Top of MATERIALS PROVIDED
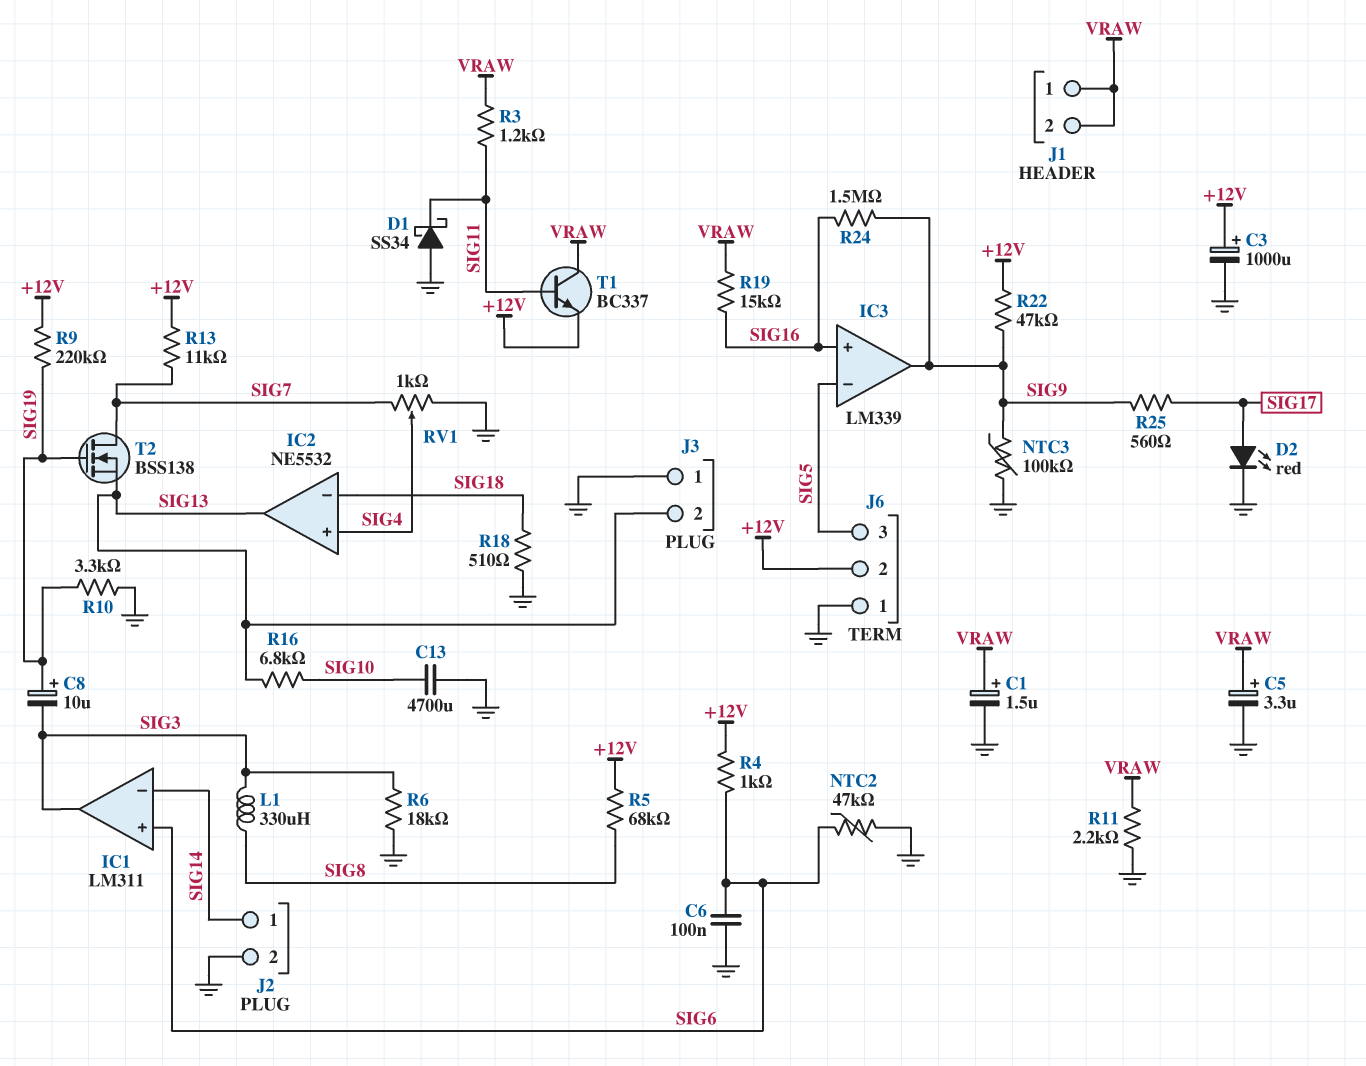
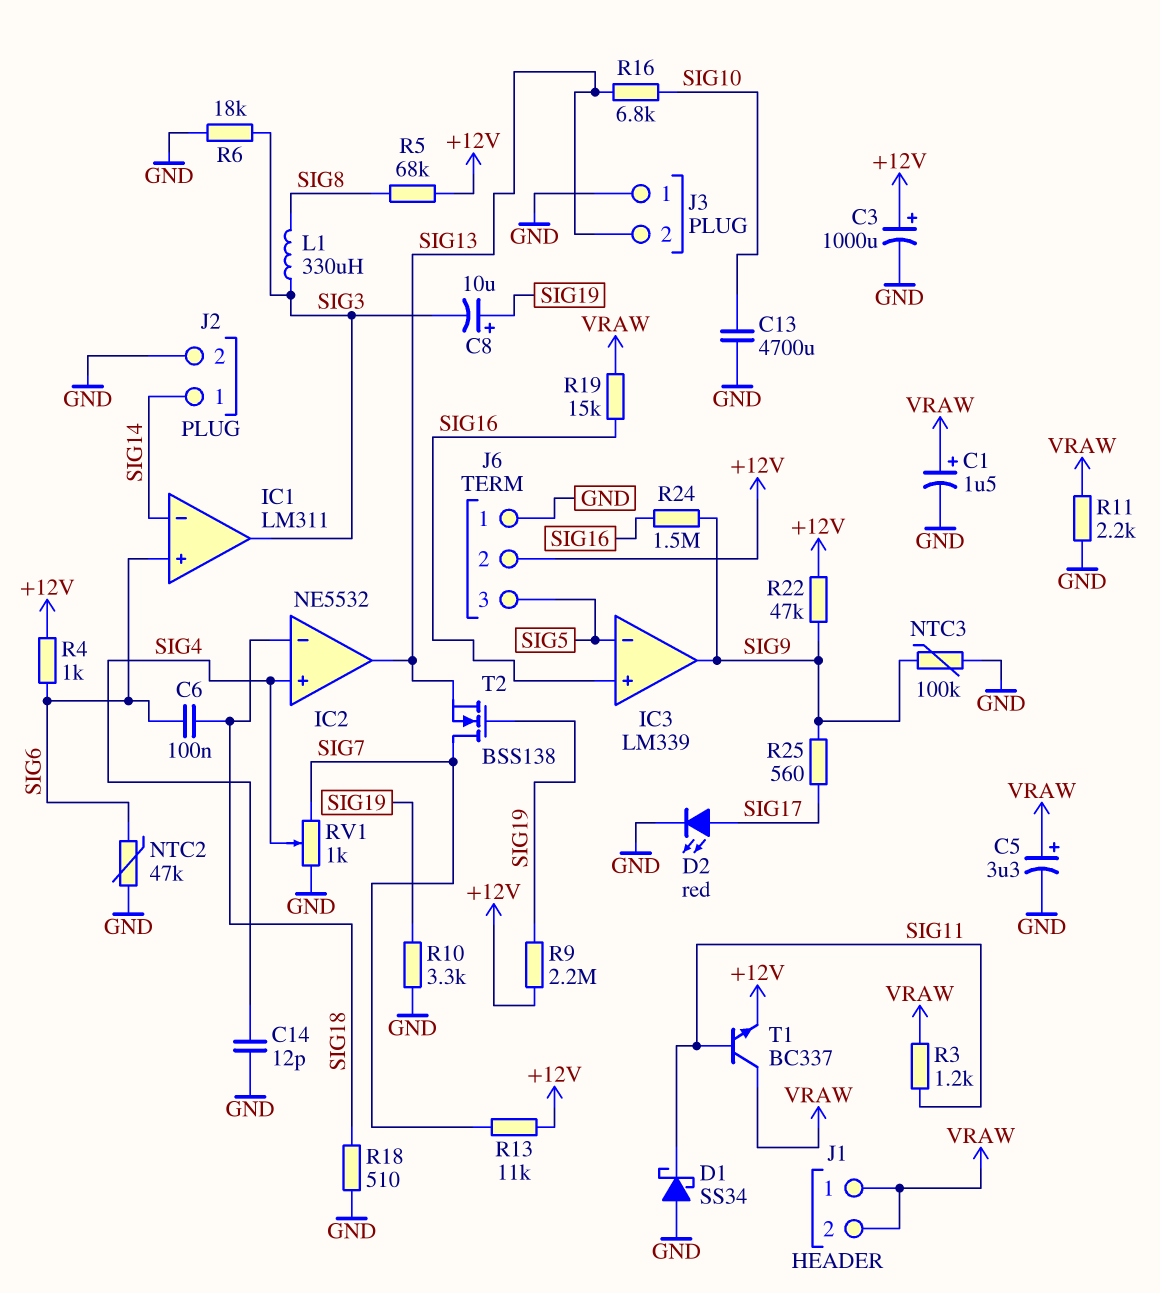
C6: 100nF (GND, SIG6) -> 100nF (SIG6, SIG18)
C14: none -> 12pF (GND, SIG4)
R9: 220k (+12V, SIG19) -> 2.2M (+12V, SIG19)

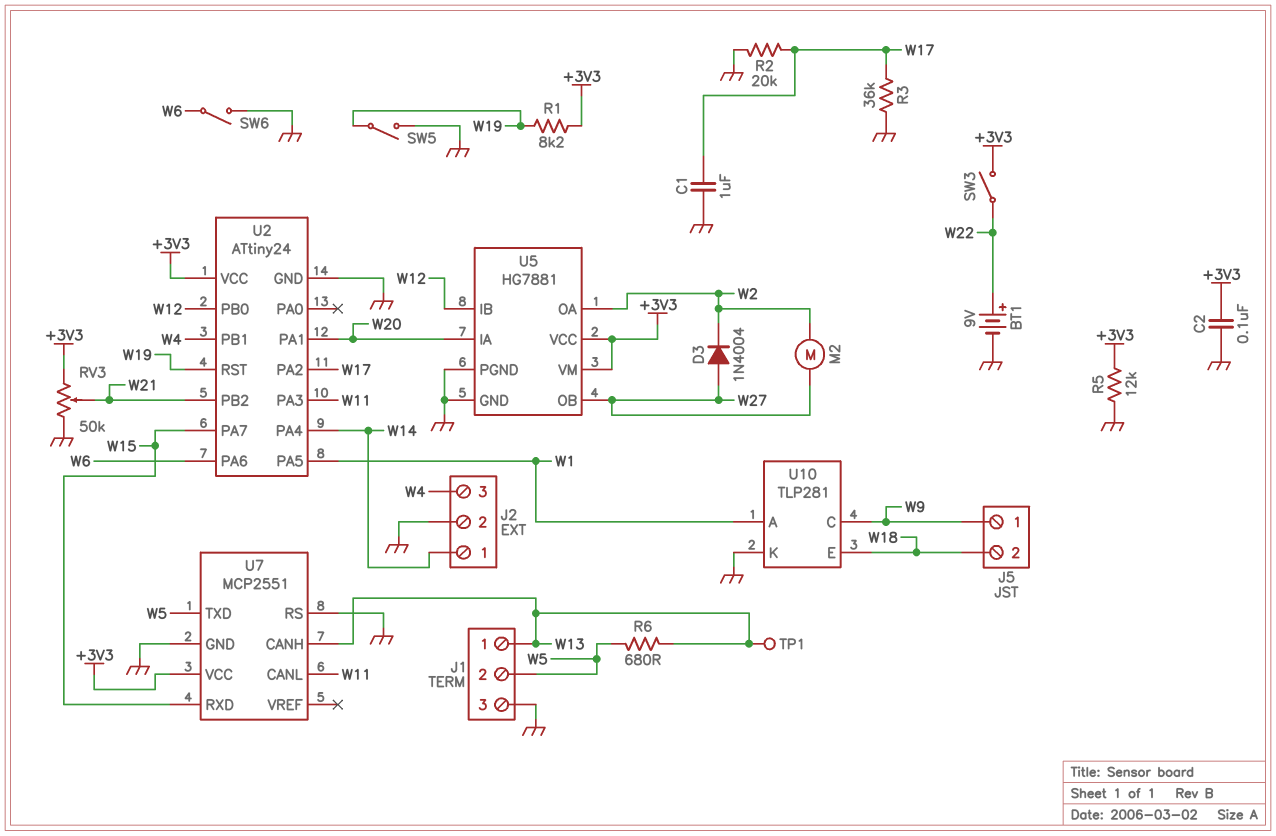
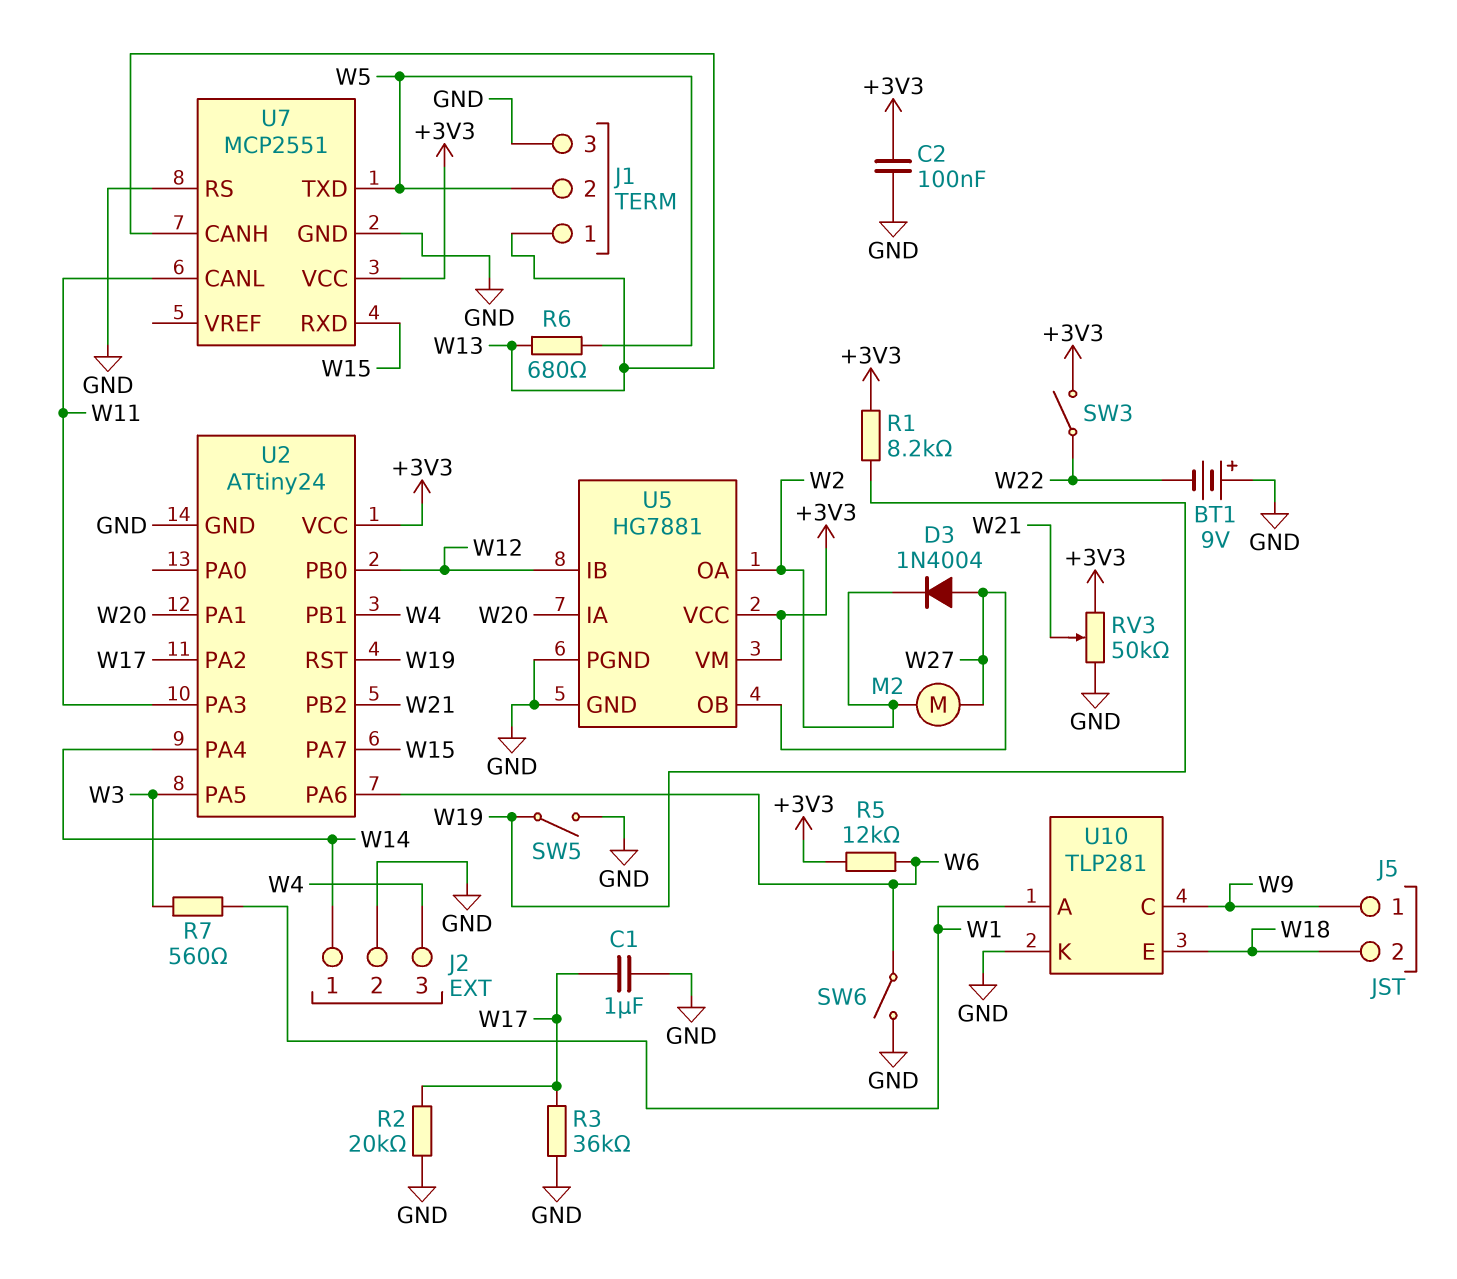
BT1: 9V (plus W22, minus GND) -> 9V (plus GND, minus W22)
R5: 12k (+3V3, GND) -> 12k (+3V3, W6)
R7: none -> 560 (W1, W3)
TP1: test point (W13) -> none
U2 pin PA5: W1 -> W3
Bottom of MATERIALS PROVIDED
=== AIM OF THE EXERCISE ===
Scan the records above for the word "none". Show each line in which it appears.

=== ANSWER TO THIS PROBLEM ===
C14: none -> 12pF (GND, SIG4)
R7: none -> 560 (W1, W3)
TP1: test point (W13) -> none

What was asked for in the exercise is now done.